### What this task involves:
Could you return only the lines that run from the line with "(633, 195) = (582, 402): none -> purple star" through the final line of the data, exactly as they stand?

### Information:
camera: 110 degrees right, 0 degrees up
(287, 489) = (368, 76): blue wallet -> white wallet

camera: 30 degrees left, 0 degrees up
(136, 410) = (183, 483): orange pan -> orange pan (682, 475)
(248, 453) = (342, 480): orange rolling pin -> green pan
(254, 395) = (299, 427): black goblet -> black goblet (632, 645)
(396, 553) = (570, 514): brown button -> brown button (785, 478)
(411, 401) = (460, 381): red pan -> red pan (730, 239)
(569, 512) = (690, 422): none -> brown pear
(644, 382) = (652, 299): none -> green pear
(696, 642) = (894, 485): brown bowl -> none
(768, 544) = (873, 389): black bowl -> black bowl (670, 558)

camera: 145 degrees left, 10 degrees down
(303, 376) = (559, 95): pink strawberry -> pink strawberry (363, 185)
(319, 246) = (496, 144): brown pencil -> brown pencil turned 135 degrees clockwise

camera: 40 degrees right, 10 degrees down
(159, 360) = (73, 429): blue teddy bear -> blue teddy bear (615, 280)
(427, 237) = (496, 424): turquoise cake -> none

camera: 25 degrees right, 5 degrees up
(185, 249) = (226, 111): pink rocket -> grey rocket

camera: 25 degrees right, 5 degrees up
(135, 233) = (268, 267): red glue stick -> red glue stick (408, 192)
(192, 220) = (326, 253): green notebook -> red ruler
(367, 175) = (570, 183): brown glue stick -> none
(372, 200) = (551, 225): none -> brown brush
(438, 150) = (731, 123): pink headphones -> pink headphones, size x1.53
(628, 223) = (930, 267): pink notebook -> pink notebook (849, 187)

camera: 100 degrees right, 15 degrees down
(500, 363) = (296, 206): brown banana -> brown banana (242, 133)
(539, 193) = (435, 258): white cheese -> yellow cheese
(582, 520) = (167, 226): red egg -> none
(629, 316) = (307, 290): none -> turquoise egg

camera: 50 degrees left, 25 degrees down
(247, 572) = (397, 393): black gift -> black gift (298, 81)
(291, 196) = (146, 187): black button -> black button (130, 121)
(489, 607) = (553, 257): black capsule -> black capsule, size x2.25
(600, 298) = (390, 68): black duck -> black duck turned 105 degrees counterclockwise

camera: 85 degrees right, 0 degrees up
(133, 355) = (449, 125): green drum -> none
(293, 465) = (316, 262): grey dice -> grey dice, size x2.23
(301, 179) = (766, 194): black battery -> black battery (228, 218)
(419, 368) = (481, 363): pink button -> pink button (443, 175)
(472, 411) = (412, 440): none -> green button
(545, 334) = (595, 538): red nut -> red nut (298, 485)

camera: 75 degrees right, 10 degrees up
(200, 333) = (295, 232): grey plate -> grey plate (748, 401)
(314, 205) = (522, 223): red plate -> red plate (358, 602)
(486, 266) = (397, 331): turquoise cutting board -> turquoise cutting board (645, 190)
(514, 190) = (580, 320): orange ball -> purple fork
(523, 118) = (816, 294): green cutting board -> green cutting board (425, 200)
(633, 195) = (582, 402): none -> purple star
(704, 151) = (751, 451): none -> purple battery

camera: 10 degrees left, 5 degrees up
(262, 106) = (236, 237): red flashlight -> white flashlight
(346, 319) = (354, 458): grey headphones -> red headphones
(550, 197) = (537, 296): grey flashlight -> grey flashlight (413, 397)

### Solution for this problem:
(633, 195) = (582, 402): none -> purple star
(704, 151) = (751, 451): none -> purple battery

camera: 10 degrees left, 5 degrees up
(262, 106) = (236, 237): red flashlight -> white flashlight
(346, 319) = (354, 458): grey headphones -> red headphones
(550, 197) = (537, 296): grey flashlight -> grey flashlight (413, 397)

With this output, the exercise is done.